[Records from a data collection]
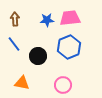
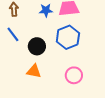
orange triangle: (22, 83) -> (34, 71), moved
pink circle: (63, 85) -> (74, 75), moved

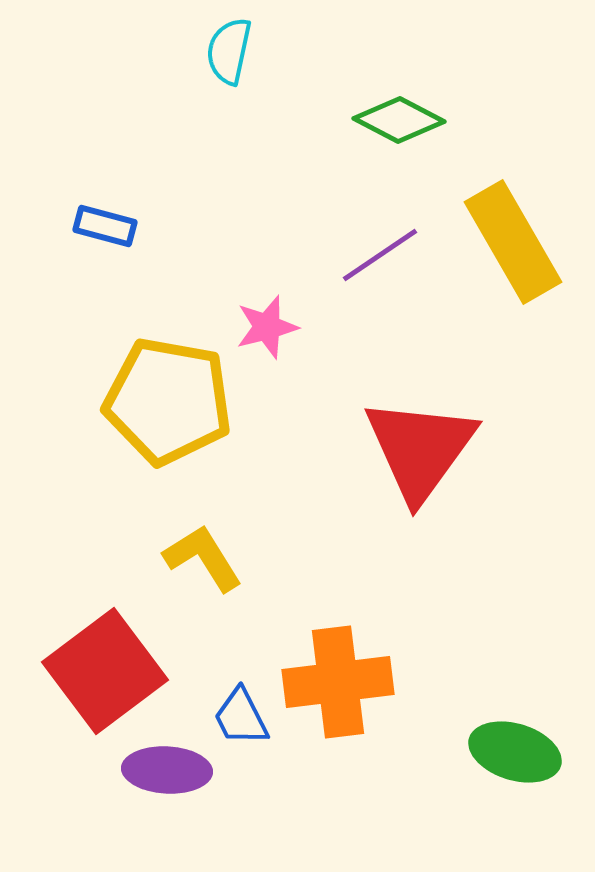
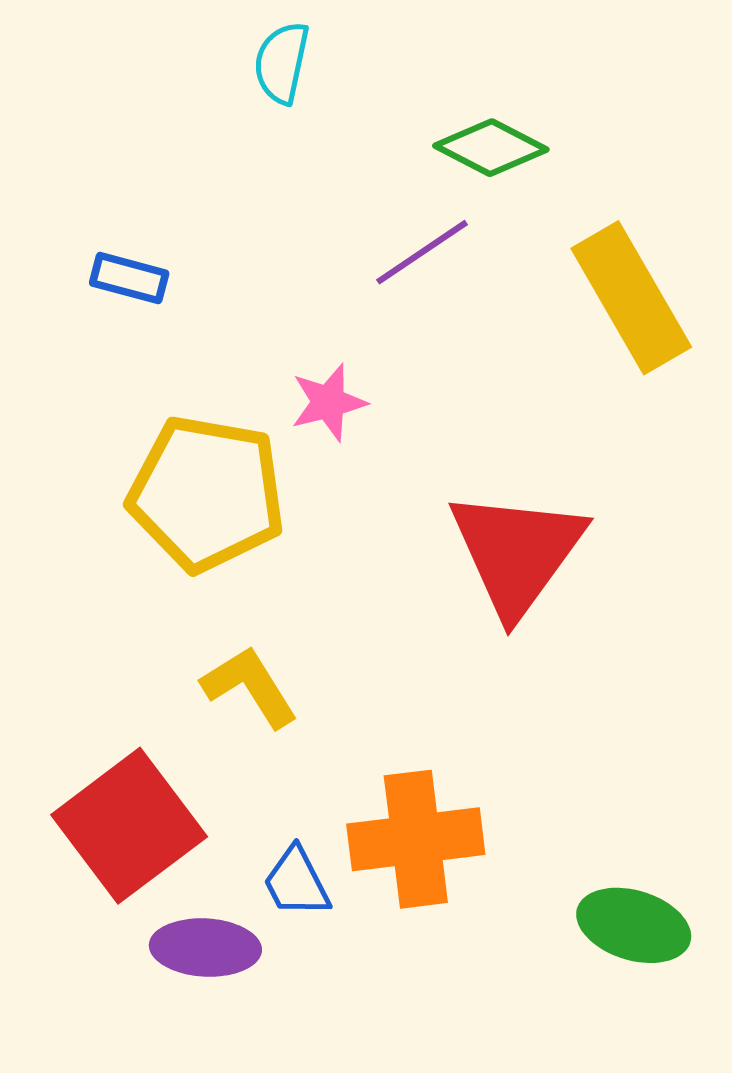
purple line: (380, 255) -> (422, 252), moved

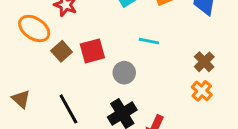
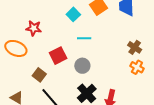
cyan line: (149, 41) -> (84, 38), moved
brown square: (62, 51) -> (39, 75), moved

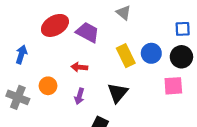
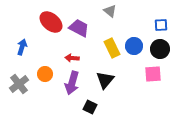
red ellipse: (55, 25) -> (51, 22), turned 70
purple arrow: (79, 96) -> (72, 83), size x1.6
gray cross: (18, 97) -> (19, 84), turned 30

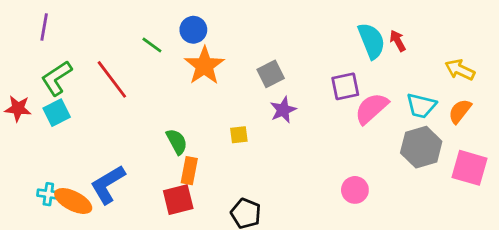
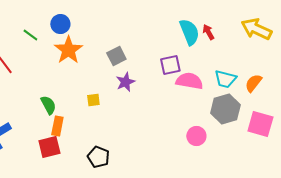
yellow arrow: (460, 70) -> (256, 29), moved, size x1.4
pink semicircle: (371, 108) -> (189, 81), turned 52
pink circle: (355, 190) -> (196, 136), moved

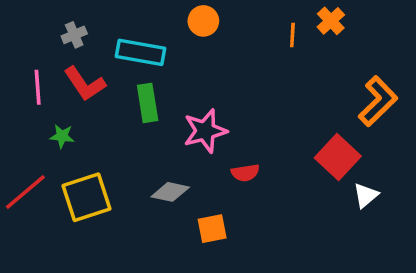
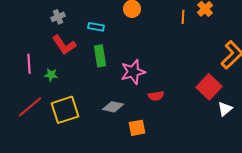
cyan rectangle: (141, 52) -> (96, 27), size x0.6
pink line: (38, 87) -> (29, 64), moved

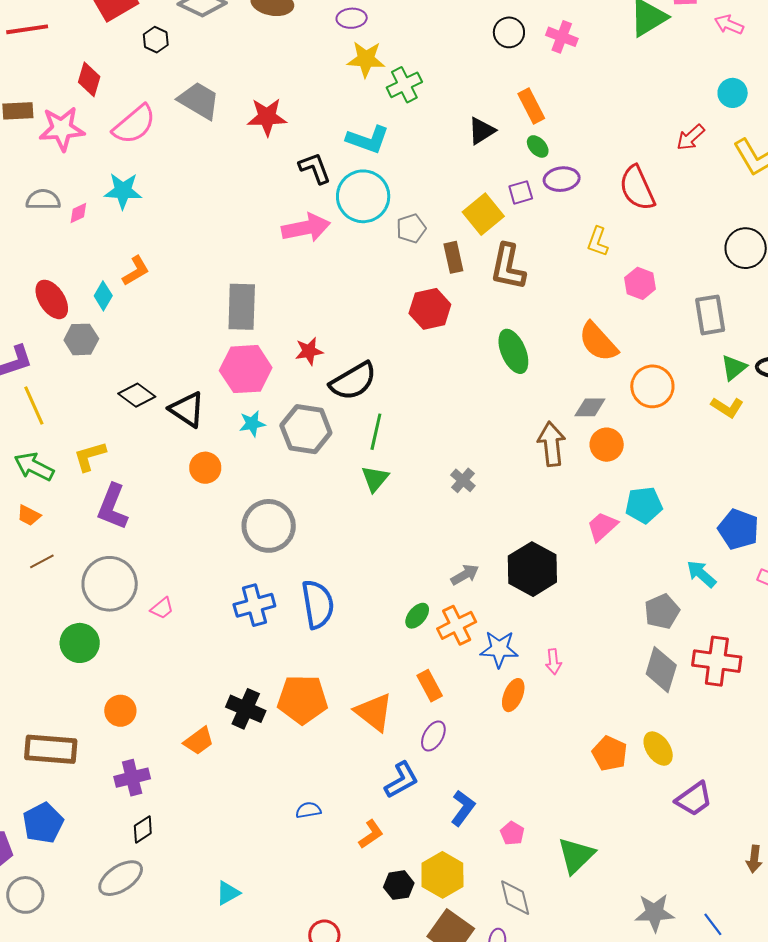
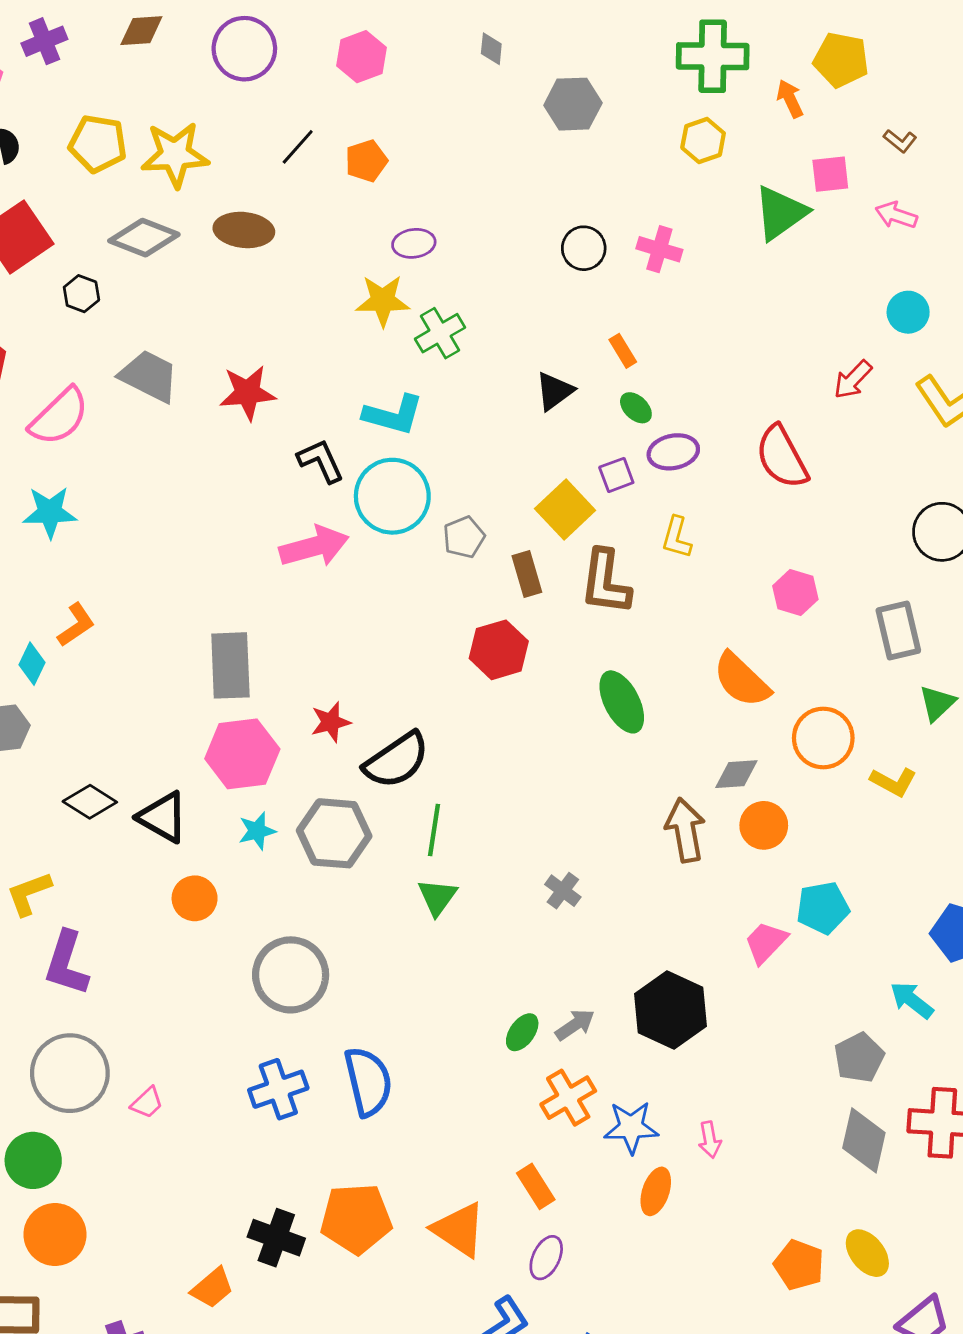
purple ellipse: (352, 18) -> (414, 243), moved
orange rectangle: (531, 106) -> (623, 351), size x0.7
yellow L-shape: (598, 242) -> (677, 537), moved
yellow L-shape: (727, 407) -> (893, 782), moved
green ellipse: (417, 616) -> (522, 1032), moved
orange circle: (120, 711) -> (55, 1235), moved, size x1.4

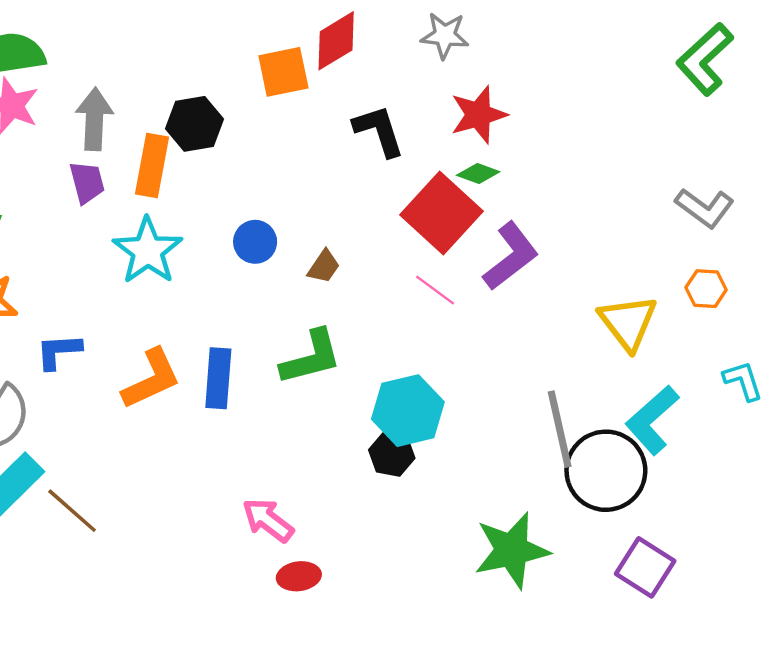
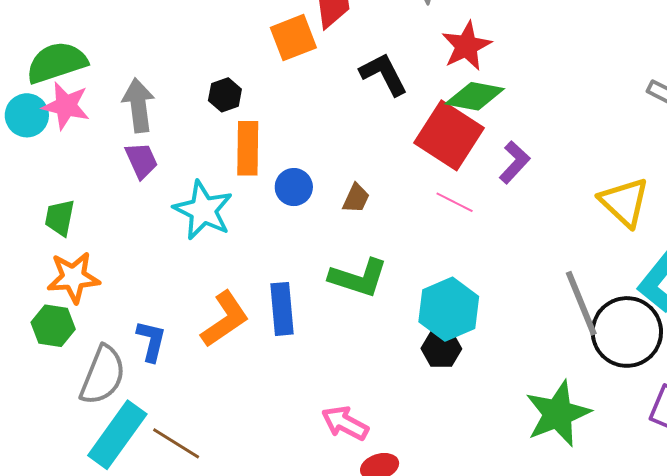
black hexagon: (195, 124) -> (225, 95), size x0.7
orange rectangle: (152, 165) -> (248, 148), moved
green diamond: (478, 173) -> (475, 96), size x1.6
purple L-shape: (511, 256) -> (515, 162), size x0.7
blue L-shape: (59, 351) -> (151, 341), moved, turned 117
green L-shape: (311, 357) -> (358, 278), turned 42

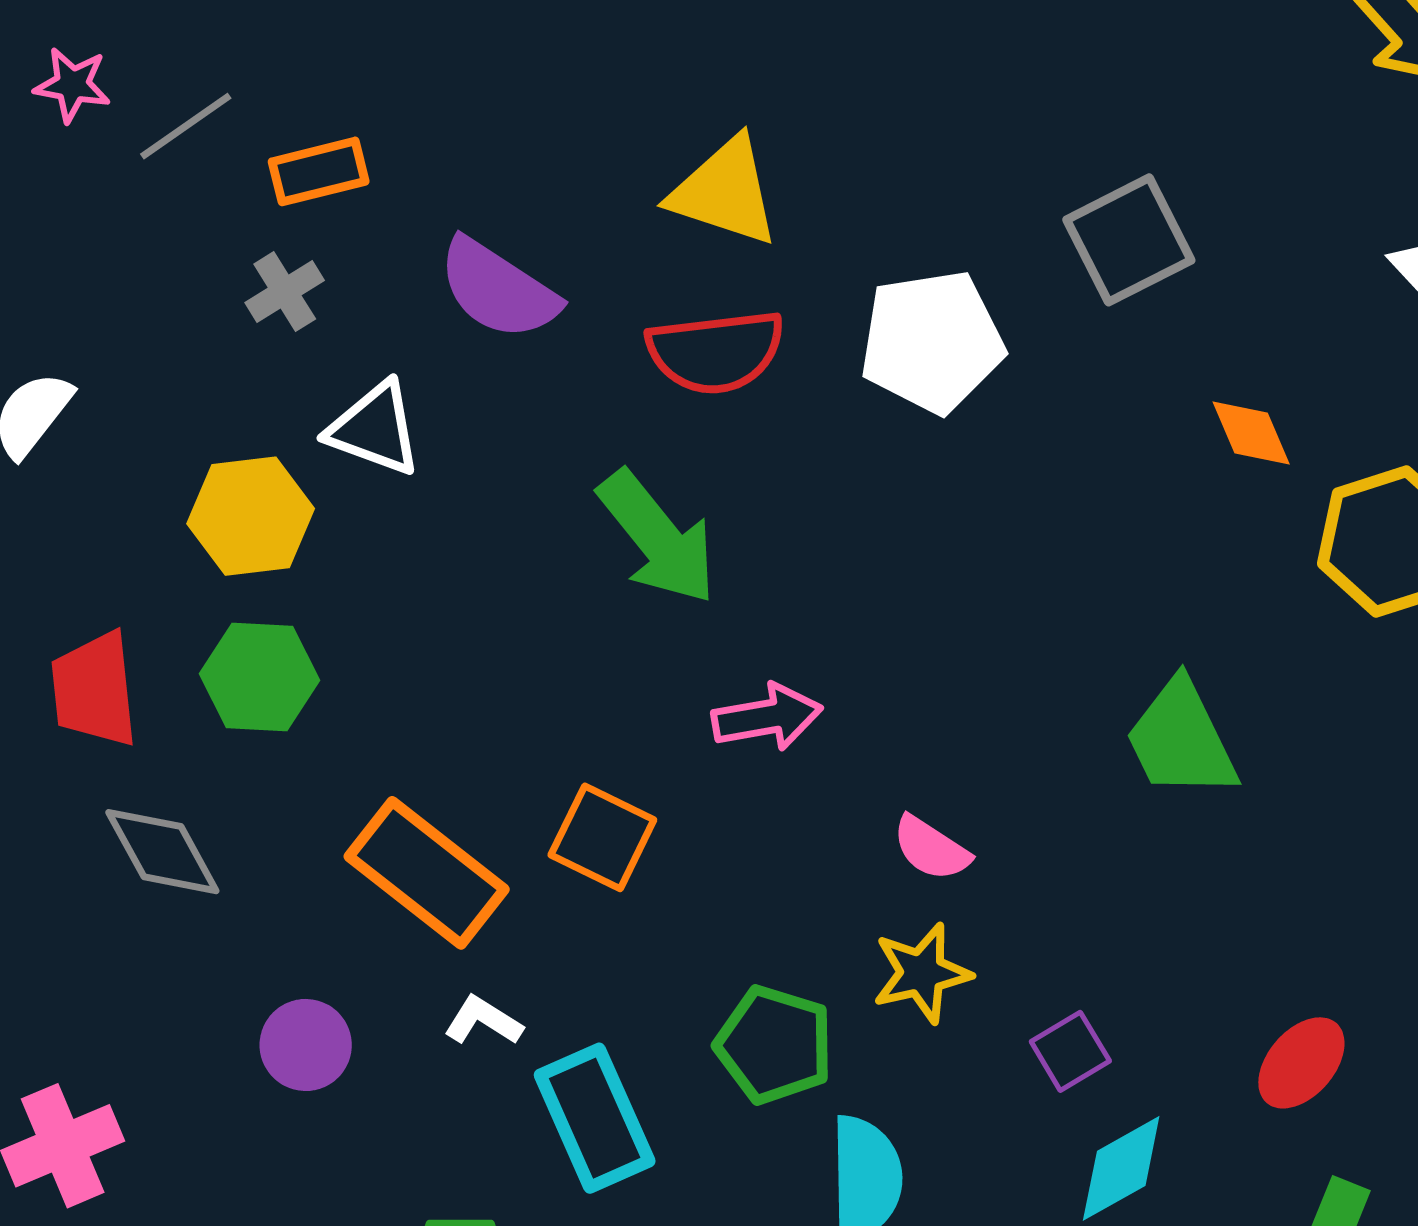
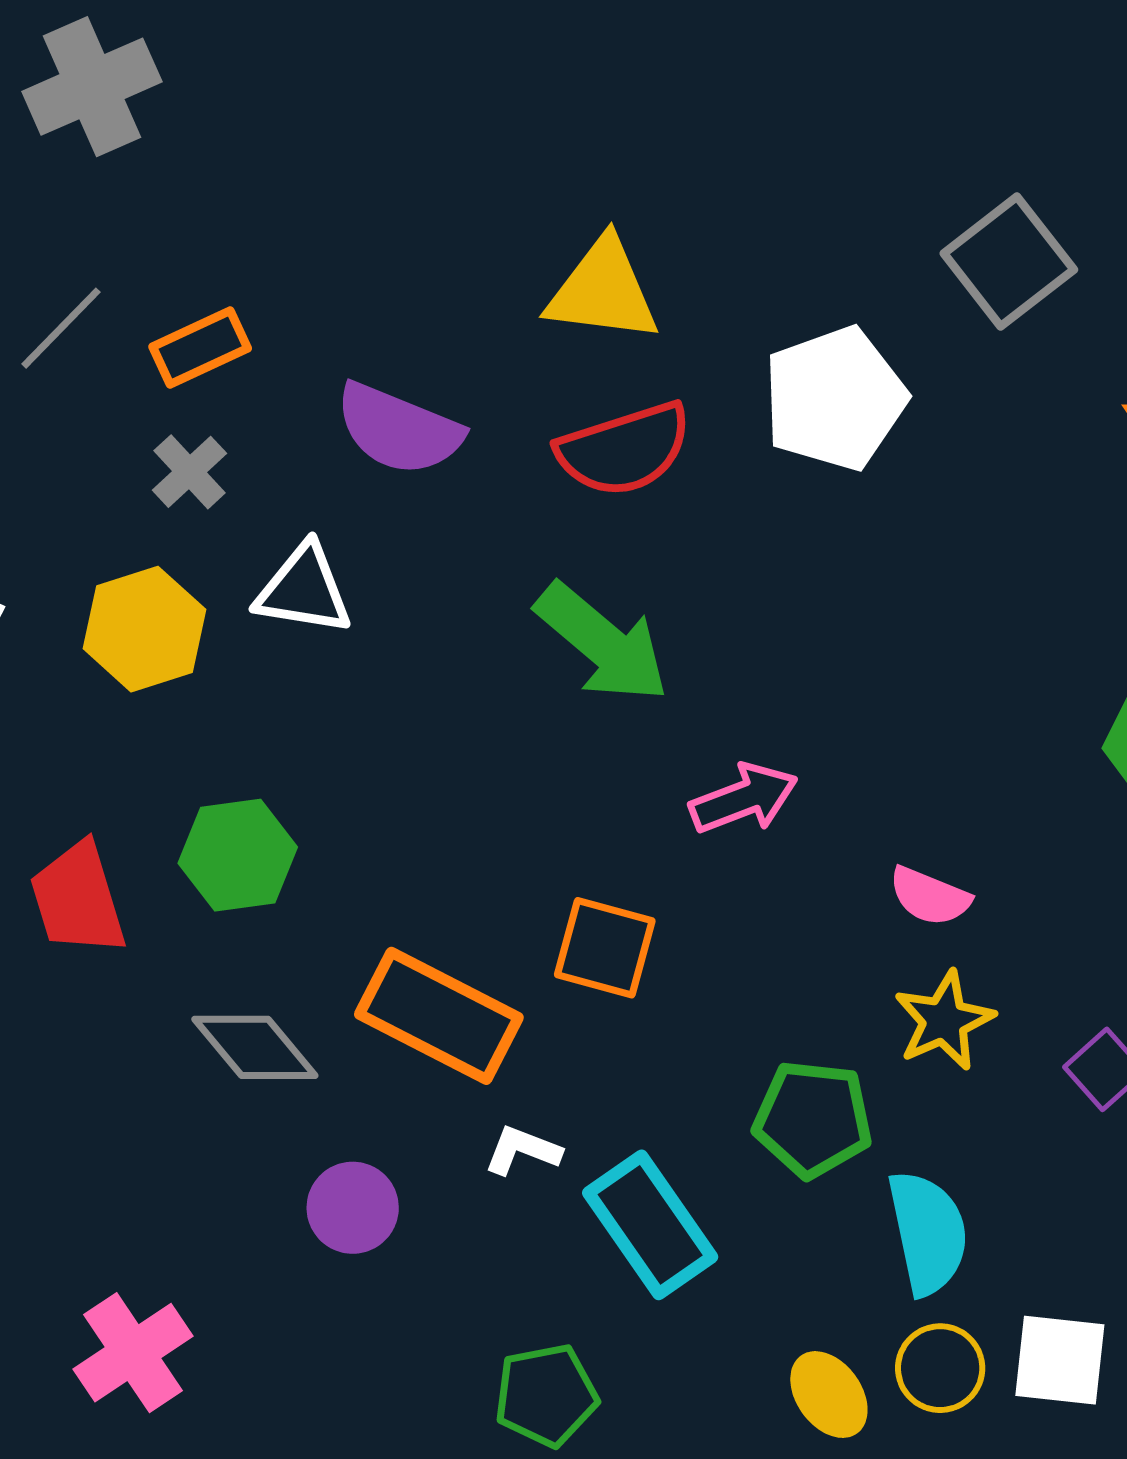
yellow hexagon: (251, 516) -> (145, 629), moved
gray diamond: (162, 852) -> (255, 1047), moved

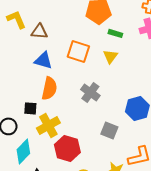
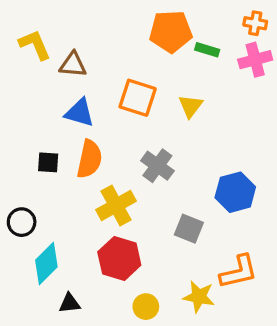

**Your instructions**: Each line of the data that holds "arrow" should be reported.

**Your response**:
purple arrow: (79, 96) -> (72, 83), size x1.6
yellow arrow: (460, 70) -> (256, 29), moved, size x1.4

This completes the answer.